## What is needed
Which lines below fall between the one containing "Kaktus (weiß) <376" and the one containing "Erdbeere (weiß) <506"? Repeat them exactly, counting both of those lines, and add nothing else.

## Provided information
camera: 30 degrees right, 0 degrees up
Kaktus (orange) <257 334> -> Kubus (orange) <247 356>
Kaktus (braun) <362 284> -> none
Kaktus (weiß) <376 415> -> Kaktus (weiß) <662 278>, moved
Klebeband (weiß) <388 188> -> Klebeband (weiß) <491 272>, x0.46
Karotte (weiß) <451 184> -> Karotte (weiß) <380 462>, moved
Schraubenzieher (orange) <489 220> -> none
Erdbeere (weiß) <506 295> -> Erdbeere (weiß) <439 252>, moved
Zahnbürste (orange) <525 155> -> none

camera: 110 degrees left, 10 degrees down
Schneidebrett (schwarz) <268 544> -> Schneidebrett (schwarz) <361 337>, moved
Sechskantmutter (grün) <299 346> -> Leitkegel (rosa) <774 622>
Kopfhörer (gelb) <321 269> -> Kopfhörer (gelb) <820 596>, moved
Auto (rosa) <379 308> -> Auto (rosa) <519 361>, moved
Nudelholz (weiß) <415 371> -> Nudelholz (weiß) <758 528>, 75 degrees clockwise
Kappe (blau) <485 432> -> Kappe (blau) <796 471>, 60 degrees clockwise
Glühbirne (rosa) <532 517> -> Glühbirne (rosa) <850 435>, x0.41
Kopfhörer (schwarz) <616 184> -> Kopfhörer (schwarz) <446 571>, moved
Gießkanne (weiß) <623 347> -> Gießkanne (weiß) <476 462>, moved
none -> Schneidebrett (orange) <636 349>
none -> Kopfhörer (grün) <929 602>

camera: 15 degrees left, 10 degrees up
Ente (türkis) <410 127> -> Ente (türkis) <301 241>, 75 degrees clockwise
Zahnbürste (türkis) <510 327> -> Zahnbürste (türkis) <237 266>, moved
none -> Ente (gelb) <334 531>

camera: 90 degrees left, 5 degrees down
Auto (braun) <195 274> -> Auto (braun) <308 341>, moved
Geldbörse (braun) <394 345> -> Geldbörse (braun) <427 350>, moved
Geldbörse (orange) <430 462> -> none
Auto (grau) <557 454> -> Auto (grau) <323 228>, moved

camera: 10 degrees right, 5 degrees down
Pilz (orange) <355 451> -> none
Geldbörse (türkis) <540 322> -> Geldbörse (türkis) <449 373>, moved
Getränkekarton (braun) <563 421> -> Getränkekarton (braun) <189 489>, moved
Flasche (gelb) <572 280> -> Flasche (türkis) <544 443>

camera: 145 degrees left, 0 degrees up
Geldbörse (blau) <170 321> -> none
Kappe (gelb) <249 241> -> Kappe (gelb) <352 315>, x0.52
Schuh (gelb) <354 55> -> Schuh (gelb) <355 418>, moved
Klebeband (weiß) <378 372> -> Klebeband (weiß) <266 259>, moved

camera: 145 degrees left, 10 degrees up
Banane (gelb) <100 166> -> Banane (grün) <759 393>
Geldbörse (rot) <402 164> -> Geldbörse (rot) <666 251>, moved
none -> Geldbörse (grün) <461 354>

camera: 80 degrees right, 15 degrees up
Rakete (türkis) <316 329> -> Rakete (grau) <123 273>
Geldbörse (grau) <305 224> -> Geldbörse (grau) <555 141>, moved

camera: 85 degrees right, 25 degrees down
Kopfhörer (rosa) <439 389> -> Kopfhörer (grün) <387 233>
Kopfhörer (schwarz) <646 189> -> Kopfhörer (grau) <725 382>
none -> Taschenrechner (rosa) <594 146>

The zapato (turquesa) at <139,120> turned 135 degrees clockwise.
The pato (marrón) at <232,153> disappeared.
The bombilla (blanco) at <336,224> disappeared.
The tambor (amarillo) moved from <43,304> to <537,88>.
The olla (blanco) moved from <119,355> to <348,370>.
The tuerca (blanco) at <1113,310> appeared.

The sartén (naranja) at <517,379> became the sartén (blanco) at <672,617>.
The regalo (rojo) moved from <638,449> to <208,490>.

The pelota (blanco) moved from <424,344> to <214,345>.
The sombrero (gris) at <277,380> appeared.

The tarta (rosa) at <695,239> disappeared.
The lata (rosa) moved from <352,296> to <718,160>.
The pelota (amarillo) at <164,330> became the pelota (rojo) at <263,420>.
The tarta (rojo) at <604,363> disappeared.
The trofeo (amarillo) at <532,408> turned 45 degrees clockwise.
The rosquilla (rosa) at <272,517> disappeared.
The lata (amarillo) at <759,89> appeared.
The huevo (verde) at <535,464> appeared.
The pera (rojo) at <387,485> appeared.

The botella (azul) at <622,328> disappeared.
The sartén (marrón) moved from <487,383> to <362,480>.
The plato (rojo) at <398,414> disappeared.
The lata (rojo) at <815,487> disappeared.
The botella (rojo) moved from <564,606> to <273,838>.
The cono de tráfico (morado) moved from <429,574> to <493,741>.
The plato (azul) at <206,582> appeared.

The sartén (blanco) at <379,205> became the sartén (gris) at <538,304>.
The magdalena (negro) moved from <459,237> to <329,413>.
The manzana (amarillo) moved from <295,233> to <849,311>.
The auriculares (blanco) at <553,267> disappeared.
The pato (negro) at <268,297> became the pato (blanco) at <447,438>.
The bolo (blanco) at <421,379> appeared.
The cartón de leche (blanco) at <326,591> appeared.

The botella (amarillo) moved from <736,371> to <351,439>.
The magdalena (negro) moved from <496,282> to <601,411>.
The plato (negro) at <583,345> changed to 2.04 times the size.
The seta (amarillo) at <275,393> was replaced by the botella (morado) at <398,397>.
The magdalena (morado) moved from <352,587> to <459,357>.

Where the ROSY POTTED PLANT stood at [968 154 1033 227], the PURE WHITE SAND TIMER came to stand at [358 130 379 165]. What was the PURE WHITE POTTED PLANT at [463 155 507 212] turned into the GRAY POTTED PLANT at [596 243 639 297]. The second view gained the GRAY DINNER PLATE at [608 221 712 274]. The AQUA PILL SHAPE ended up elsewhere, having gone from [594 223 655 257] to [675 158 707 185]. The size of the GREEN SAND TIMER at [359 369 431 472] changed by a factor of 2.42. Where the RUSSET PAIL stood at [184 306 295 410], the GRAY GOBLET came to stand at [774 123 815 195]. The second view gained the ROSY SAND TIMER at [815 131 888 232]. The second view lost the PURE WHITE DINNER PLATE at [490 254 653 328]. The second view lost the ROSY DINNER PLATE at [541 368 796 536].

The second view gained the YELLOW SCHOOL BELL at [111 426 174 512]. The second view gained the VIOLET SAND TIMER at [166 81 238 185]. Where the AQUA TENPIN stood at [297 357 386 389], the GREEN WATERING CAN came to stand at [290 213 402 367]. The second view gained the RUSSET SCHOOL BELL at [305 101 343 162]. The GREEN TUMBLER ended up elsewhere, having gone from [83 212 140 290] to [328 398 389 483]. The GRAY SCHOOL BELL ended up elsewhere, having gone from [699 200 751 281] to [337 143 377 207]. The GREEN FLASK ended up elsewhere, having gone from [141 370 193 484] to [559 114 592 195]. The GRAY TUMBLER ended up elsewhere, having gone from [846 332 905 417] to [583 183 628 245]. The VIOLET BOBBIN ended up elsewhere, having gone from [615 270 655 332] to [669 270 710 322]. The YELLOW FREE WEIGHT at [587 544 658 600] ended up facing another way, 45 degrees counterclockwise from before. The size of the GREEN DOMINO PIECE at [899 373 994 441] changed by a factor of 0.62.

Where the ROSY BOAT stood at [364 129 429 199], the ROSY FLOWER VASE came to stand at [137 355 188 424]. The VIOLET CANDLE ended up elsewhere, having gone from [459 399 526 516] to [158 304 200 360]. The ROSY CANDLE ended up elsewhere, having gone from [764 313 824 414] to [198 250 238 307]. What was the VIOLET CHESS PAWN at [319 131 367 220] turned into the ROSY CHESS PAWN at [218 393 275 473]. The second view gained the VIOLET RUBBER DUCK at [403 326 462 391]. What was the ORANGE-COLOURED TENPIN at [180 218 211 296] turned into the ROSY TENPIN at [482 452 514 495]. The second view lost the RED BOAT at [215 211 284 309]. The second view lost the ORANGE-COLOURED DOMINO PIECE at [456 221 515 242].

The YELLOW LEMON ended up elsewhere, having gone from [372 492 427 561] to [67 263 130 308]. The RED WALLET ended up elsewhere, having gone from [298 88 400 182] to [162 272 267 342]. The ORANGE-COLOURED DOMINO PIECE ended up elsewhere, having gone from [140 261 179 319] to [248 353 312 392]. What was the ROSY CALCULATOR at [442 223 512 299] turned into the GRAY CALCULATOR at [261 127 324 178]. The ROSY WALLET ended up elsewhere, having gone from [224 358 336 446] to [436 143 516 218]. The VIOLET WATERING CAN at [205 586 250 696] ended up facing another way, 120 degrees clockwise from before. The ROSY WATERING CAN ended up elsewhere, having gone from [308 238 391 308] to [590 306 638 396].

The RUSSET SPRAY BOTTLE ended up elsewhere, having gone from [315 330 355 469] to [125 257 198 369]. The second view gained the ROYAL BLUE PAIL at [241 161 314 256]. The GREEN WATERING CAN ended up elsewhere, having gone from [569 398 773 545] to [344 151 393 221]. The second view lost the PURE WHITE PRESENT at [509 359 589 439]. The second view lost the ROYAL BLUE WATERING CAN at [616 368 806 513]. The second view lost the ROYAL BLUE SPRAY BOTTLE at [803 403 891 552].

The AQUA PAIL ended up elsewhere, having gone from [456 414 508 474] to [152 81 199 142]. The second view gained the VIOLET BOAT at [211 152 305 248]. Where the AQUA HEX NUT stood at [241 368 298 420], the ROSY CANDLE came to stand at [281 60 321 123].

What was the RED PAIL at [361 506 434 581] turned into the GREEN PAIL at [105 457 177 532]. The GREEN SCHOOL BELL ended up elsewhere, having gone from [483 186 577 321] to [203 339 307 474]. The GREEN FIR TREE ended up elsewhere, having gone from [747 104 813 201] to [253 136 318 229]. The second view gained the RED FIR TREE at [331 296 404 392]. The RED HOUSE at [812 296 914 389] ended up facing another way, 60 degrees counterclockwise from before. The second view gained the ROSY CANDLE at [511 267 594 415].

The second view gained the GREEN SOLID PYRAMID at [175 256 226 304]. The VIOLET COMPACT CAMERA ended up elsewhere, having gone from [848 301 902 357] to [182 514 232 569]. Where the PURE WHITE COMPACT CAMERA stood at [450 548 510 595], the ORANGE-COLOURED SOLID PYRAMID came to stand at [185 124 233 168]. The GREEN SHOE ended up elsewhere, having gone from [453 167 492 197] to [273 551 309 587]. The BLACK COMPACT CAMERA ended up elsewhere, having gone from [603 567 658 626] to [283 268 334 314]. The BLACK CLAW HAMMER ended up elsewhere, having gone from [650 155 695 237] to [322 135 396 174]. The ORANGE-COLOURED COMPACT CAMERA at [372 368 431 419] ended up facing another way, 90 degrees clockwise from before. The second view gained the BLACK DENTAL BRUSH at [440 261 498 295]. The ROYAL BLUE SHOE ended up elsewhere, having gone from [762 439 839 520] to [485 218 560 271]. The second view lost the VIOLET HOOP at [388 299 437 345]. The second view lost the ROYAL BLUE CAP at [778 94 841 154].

## Answer for the task
Kaktus (weiß) <376 415> -> Kaktus (weiß) <662 278>, moved
Klebeband (weiß) <388 188> -> Klebeband (weiß) <491 272>, x0.46
Karotte (weiß) <451 184> -> Karotte (weiß) <380 462>, moved
Schraubenzieher (orange) <489 220> -> none
Erdbeere (weiß) <506 295> -> Erdbeere (weiß) <439 252>, moved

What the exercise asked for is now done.